**WHAT IS REQUIRED**
Look below for the line that contains "camera: 145 degrees right, 10 degrees up", then copy it and each following line exactly, through and including the line that contains "camera: 145 degrees left, 10 degrees up".

+===+

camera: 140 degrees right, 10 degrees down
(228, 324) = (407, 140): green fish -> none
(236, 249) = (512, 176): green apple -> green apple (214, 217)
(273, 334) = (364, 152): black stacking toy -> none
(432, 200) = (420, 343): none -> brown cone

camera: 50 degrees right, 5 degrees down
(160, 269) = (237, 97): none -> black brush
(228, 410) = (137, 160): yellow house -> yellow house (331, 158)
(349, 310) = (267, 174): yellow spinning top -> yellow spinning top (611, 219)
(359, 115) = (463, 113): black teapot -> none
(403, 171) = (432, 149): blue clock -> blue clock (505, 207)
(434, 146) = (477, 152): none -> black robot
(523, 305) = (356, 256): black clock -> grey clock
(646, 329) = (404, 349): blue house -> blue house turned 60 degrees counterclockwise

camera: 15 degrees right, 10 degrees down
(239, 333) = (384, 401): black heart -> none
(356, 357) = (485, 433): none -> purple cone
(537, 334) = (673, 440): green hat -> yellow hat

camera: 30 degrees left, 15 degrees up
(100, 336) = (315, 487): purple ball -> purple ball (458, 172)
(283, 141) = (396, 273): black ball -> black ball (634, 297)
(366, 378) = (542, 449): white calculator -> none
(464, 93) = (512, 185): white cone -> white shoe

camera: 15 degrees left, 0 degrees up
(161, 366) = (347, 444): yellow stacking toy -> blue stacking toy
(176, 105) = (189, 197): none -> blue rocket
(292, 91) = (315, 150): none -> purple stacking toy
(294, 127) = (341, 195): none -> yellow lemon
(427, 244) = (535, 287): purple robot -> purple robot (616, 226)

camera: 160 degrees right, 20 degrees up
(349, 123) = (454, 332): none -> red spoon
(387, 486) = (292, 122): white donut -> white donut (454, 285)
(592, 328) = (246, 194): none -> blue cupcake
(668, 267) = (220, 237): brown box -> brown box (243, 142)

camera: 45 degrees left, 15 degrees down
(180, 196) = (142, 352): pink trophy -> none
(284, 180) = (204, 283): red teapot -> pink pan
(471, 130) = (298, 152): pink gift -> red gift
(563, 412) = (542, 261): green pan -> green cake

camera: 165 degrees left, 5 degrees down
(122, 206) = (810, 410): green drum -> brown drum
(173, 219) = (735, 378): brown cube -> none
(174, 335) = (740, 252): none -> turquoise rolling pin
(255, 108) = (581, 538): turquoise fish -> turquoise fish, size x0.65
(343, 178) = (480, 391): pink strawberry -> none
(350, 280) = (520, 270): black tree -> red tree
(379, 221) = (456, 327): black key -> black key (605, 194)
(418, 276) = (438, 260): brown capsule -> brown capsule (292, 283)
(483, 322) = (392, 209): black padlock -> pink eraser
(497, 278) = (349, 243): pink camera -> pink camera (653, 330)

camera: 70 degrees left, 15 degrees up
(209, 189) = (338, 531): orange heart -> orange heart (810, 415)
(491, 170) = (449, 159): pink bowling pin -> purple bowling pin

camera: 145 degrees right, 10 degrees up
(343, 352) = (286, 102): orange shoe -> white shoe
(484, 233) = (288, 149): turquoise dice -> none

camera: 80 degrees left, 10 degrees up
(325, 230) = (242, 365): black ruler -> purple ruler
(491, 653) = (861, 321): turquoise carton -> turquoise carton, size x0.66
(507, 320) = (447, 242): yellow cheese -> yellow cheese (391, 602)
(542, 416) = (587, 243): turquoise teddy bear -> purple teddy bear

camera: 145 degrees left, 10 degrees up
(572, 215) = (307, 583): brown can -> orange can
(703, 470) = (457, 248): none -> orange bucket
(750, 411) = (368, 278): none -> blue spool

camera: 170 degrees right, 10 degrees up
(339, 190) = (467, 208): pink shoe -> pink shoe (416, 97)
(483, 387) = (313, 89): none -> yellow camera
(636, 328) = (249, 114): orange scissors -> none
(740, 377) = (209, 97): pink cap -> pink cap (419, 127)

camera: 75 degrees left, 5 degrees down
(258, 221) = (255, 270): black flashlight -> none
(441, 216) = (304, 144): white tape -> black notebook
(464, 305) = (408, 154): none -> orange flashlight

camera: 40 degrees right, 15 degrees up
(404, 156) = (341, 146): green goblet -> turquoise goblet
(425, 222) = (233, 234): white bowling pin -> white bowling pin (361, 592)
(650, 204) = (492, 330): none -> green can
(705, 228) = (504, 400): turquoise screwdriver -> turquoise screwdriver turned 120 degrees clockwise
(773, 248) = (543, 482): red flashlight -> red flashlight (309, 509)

+===+

**WRITTEN ANSWER**
camera: 145 degrees right, 10 degrees up
(343, 352) = (286, 102): orange shoe -> white shoe
(484, 233) = (288, 149): turquoise dice -> none

camera: 80 degrees left, 10 degrees up
(325, 230) = (242, 365): black ruler -> purple ruler
(491, 653) = (861, 321): turquoise carton -> turquoise carton, size x0.66
(507, 320) = (447, 242): yellow cheese -> yellow cheese (391, 602)
(542, 416) = (587, 243): turquoise teddy bear -> purple teddy bear

camera: 145 degrees left, 10 degrees up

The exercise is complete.